*EXTRACTED DATA*:
────────────────────────────────────────

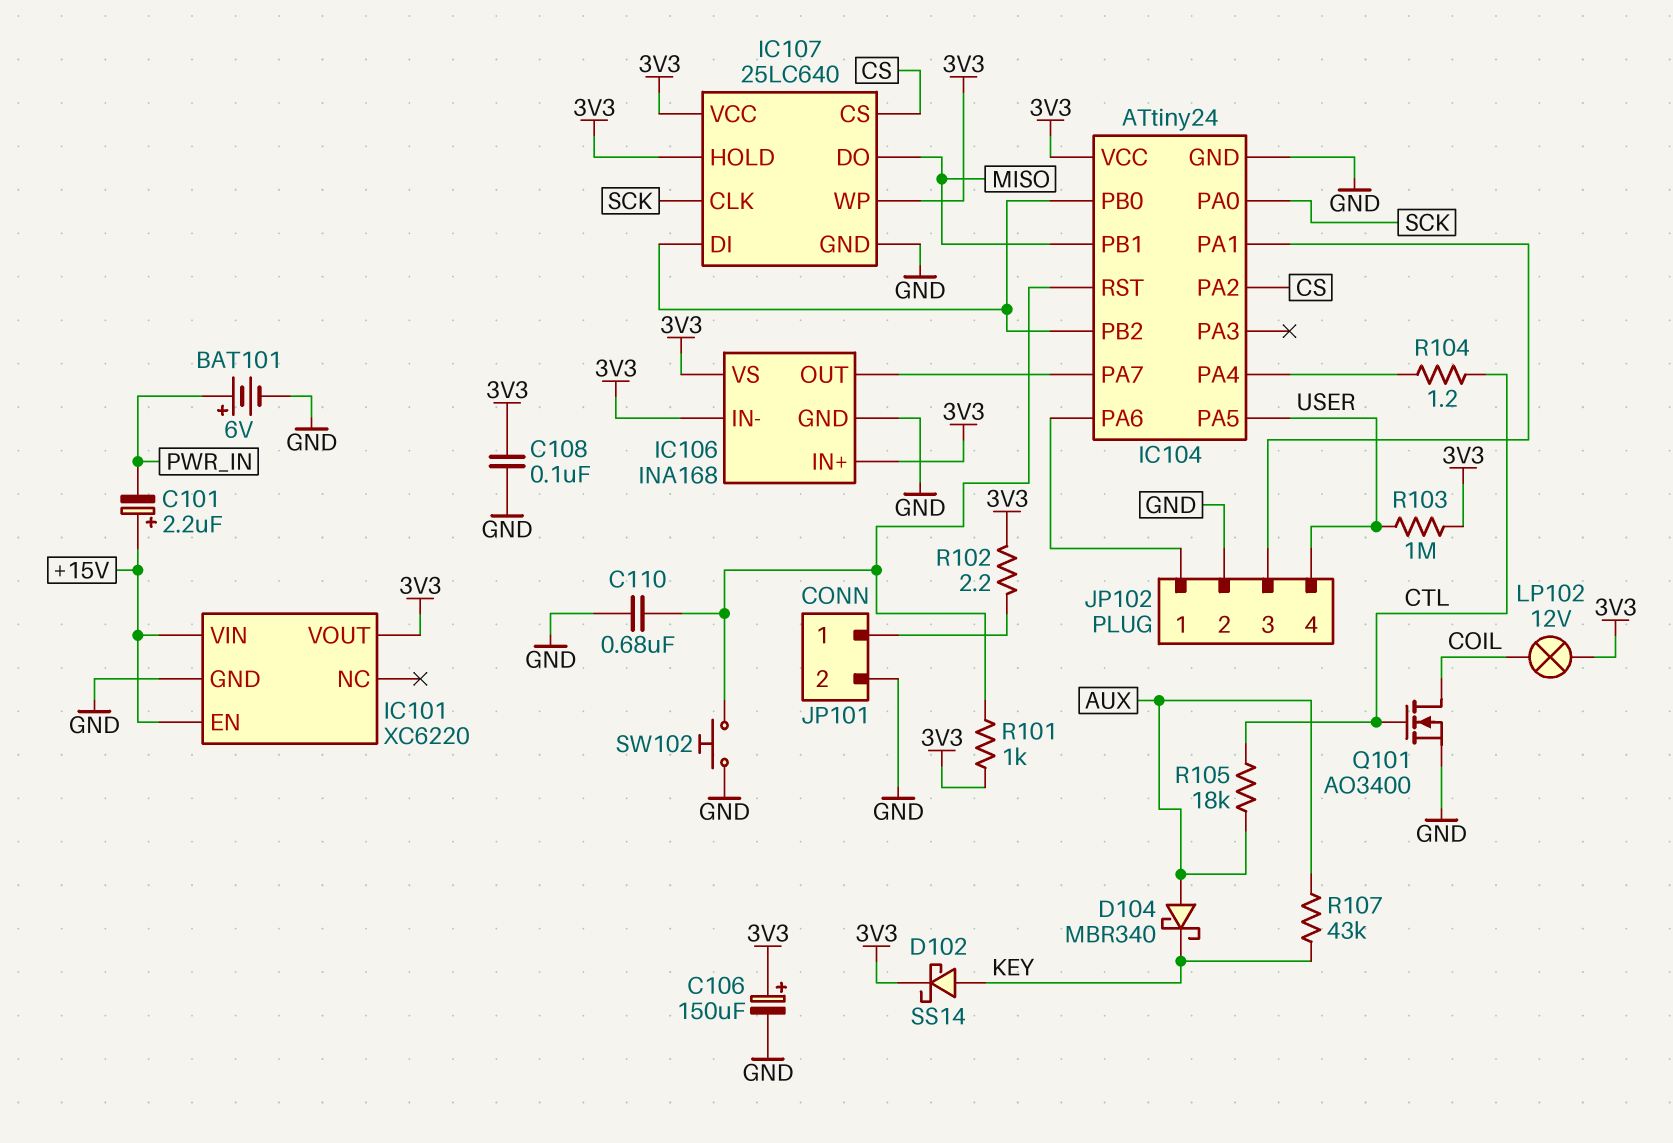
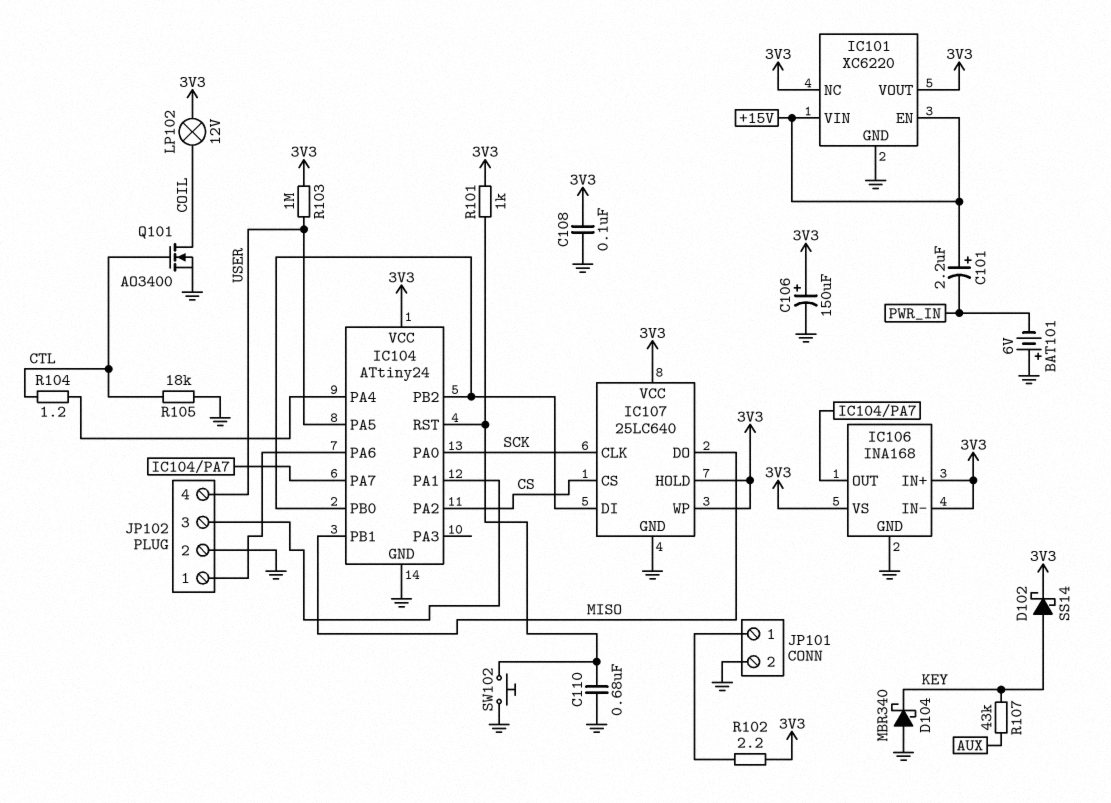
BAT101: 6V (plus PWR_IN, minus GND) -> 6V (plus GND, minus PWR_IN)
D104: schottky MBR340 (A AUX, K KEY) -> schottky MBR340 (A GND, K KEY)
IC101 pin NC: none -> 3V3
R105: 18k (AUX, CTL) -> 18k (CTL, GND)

────────────────────────────────────────

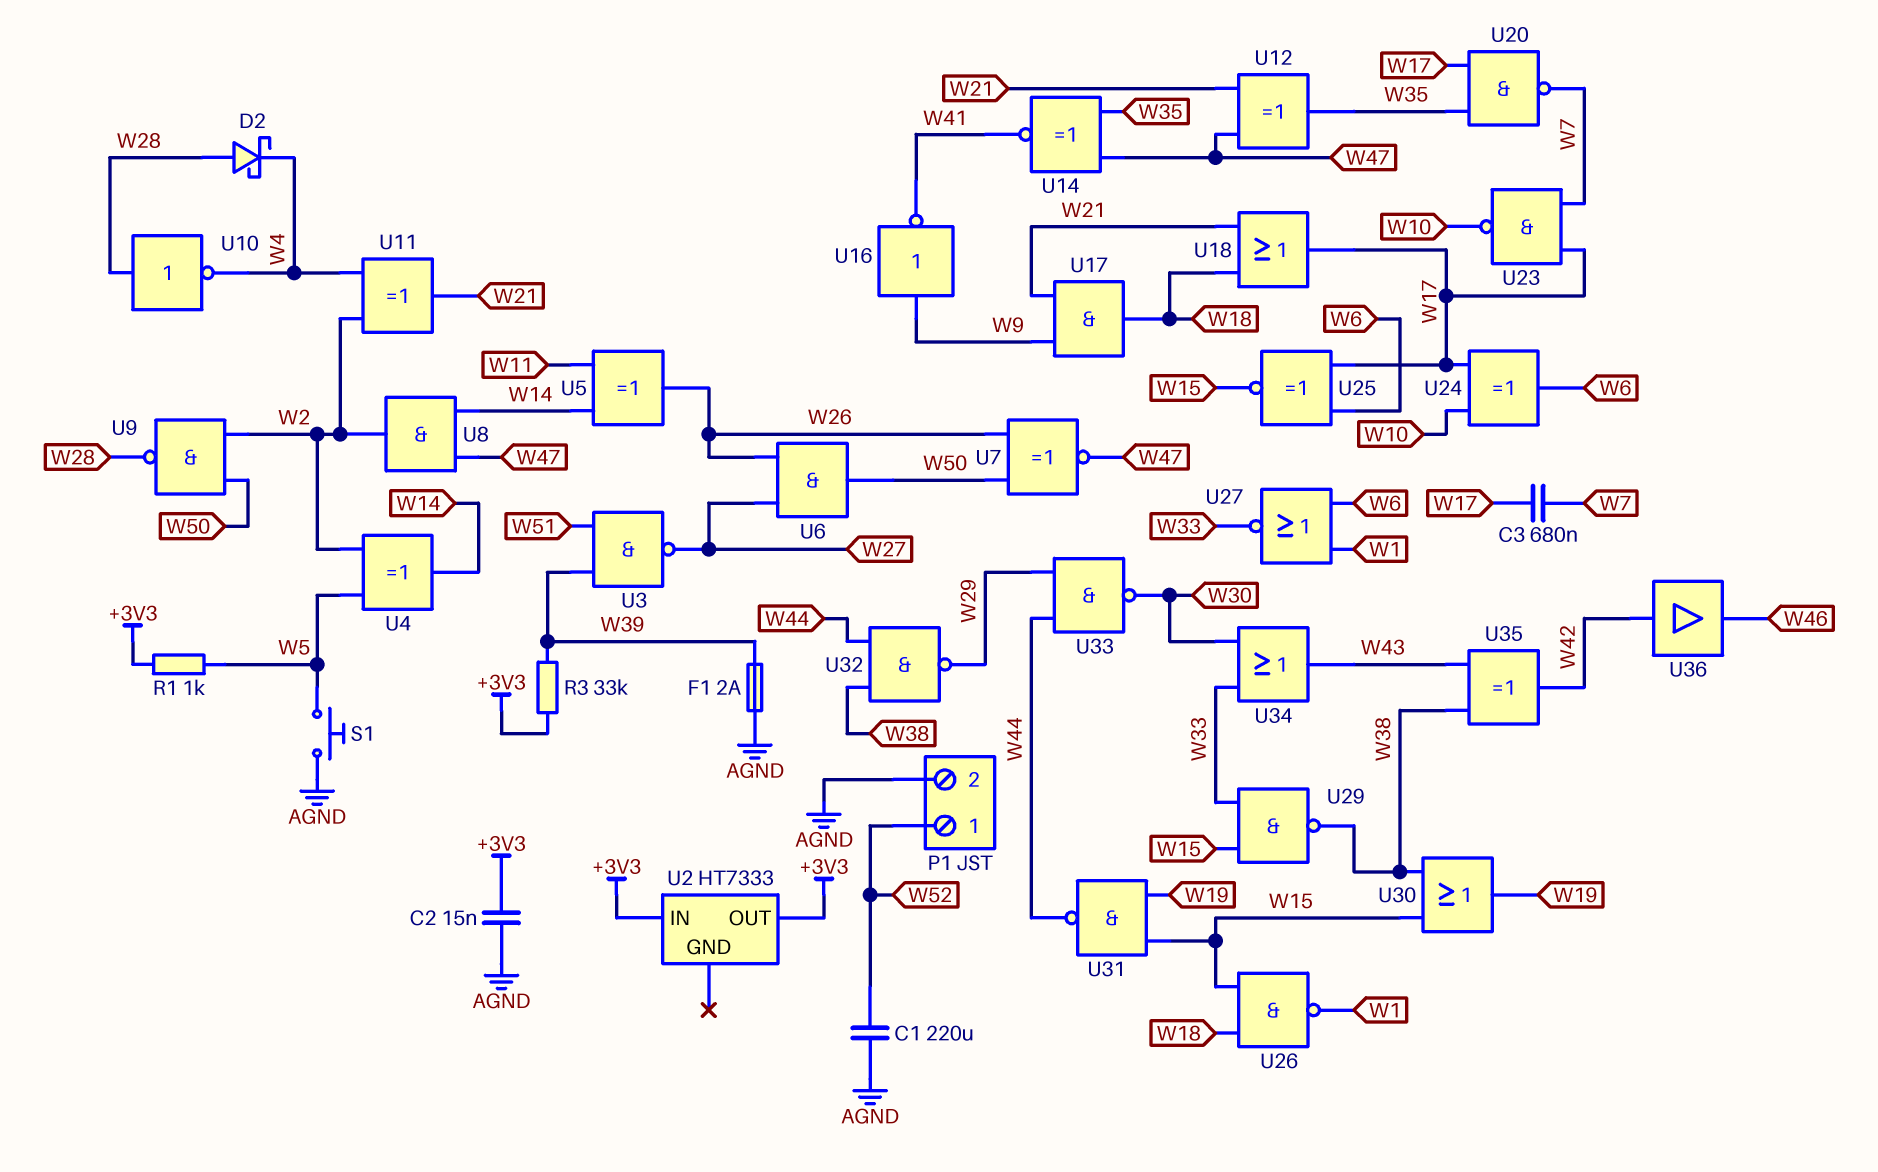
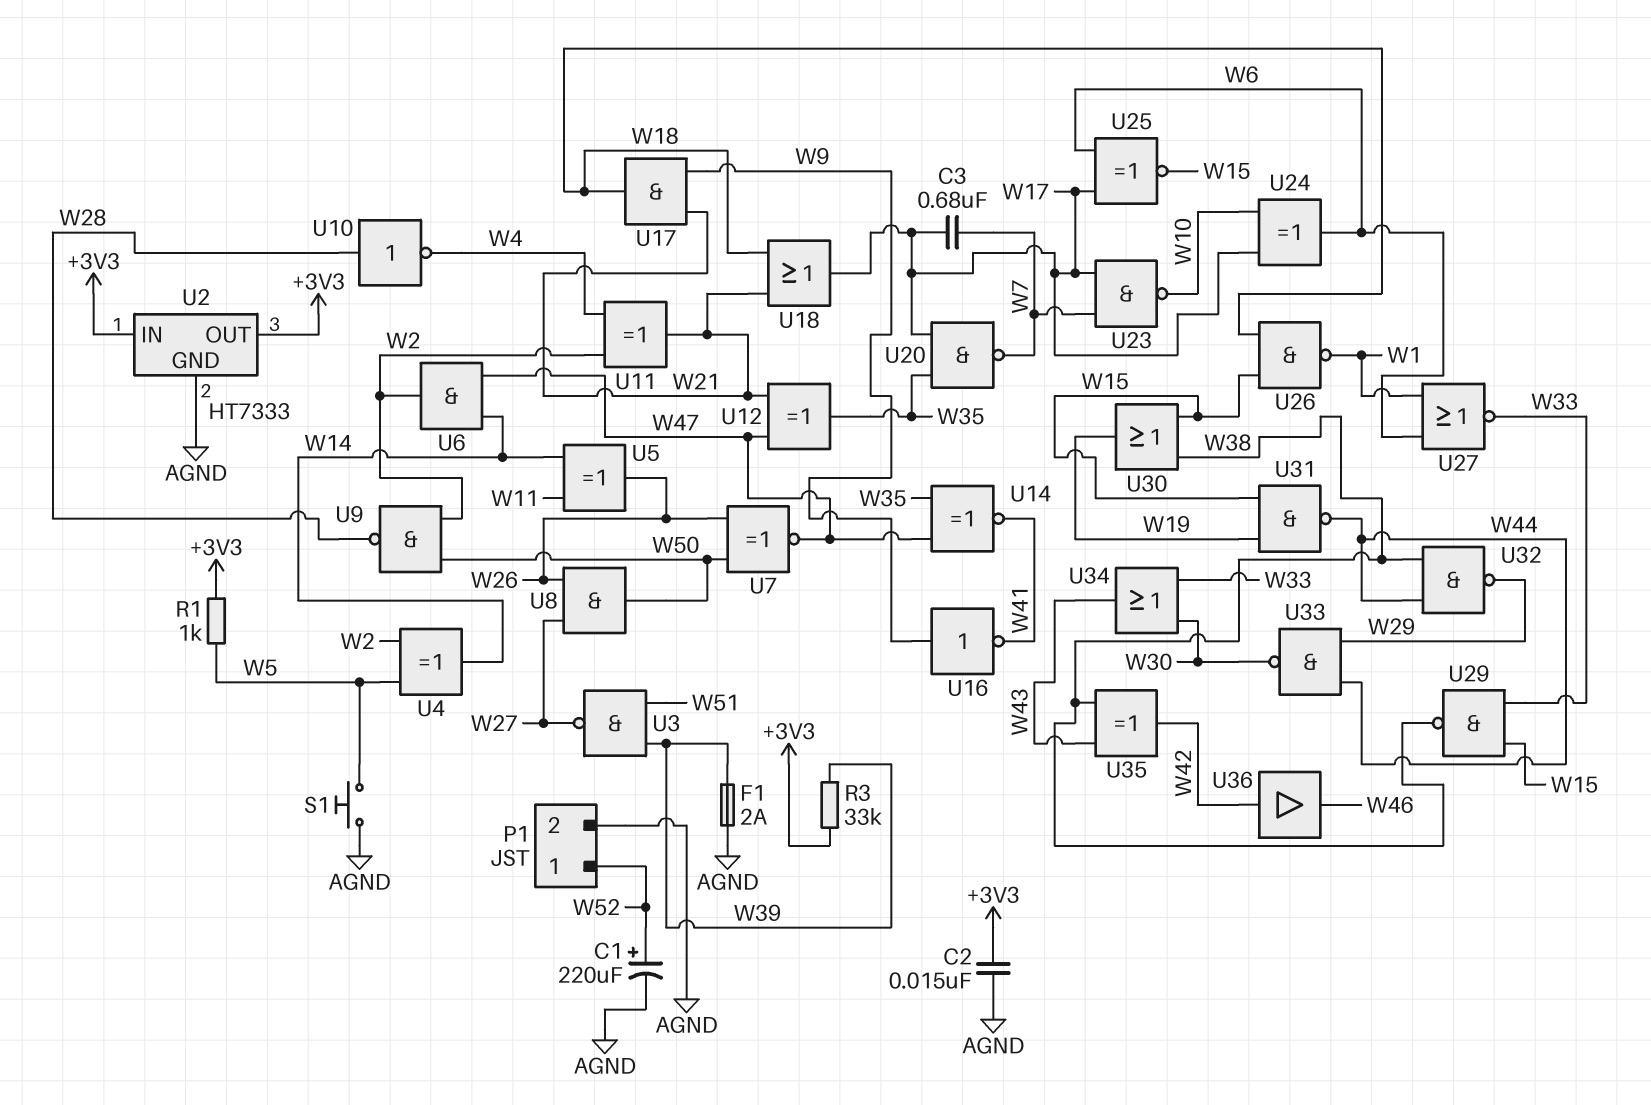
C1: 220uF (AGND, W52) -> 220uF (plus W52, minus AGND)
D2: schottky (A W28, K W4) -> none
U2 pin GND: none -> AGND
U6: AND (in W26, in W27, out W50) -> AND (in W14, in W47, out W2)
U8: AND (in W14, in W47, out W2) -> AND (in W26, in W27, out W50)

────────────────────────────────────────

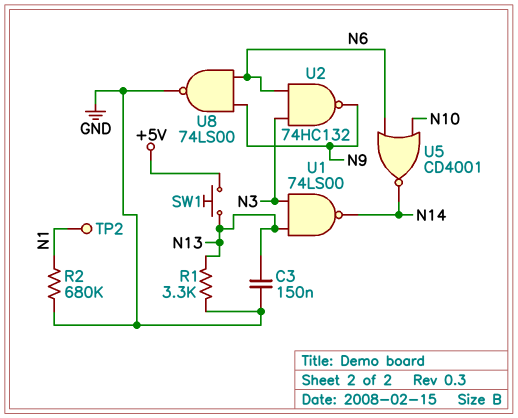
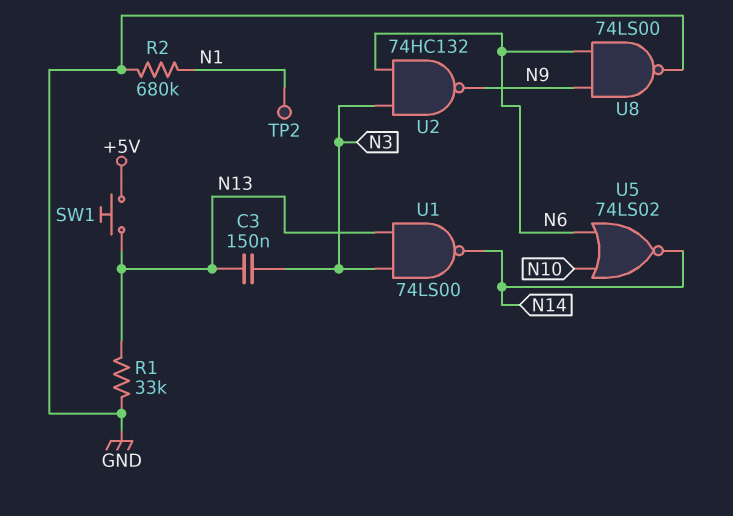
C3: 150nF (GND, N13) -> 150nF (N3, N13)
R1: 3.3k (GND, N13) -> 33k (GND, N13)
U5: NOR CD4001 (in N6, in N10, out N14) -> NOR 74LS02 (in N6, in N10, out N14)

────────────────────────────────────────

*TASK INSTRUCTIONS*: When you reach the line containing "C3: 150nF (GND, N13) -> 150nF (N3, N13)" in the data above, start copying exactly, and stop after the line containing "U5: NOR CD4001".

*YOUR SOLUTION*:
C3: 150nF (GND, N13) -> 150nF (N3, N13)
R1: 3.3k (GND, N13) -> 33k (GND, N13)
U5: NOR CD4001 (in N6, in N10, out N14) -> NOR 74LS02 (in N6, in N10, out N14)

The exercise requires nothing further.